Provided records START

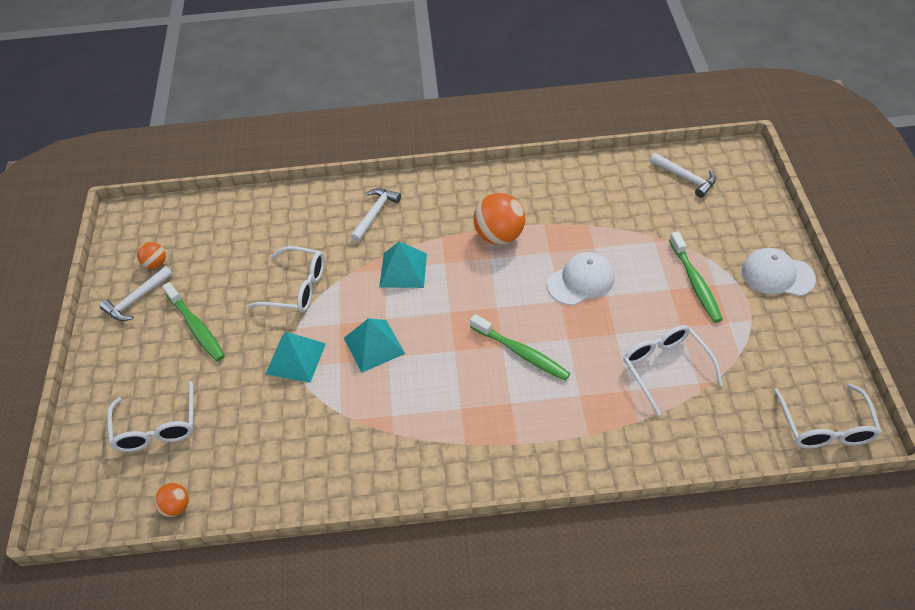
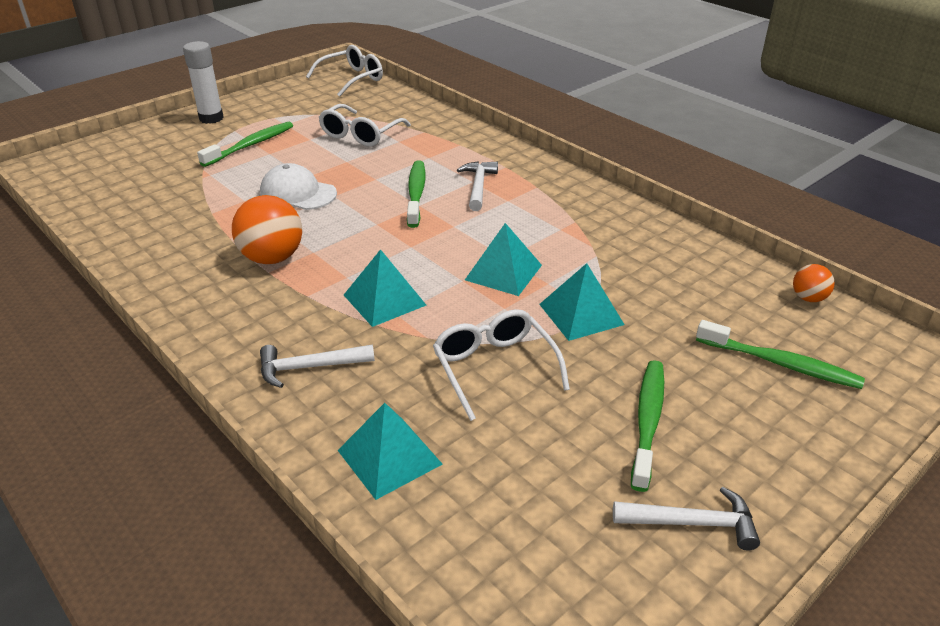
camera: 130 degrees left, 15 degrees down
white glasses [107,381,194,452] -> green toothbrush [696,320,865,389]
orange ball [137,242,166,269] -> none
white hammer [650,153,716,198] -> white hammer moved to [457,161,498,211]
white cap [741,248,816,296] -> white glue stick [183,41,224,124]
none -> turquoise pyramid [338,403,443,500]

Provided records END

--- Your instructions ---
All of the material above should be set down again exactly, though not its pictures.

--- Problem solution ---
camera: 130 degrees left, 15 degrees down
white glasses [107,381,194,452] -> green toothbrush [696,320,865,389]
orange ball [137,242,166,269] -> none
white hammer [650,153,716,198] -> white hammer moved to [457,161,498,211]
white cap [741,248,816,296] -> white glue stick [183,41,224,124]
none -> turquoise pyramid [338,403,443,500]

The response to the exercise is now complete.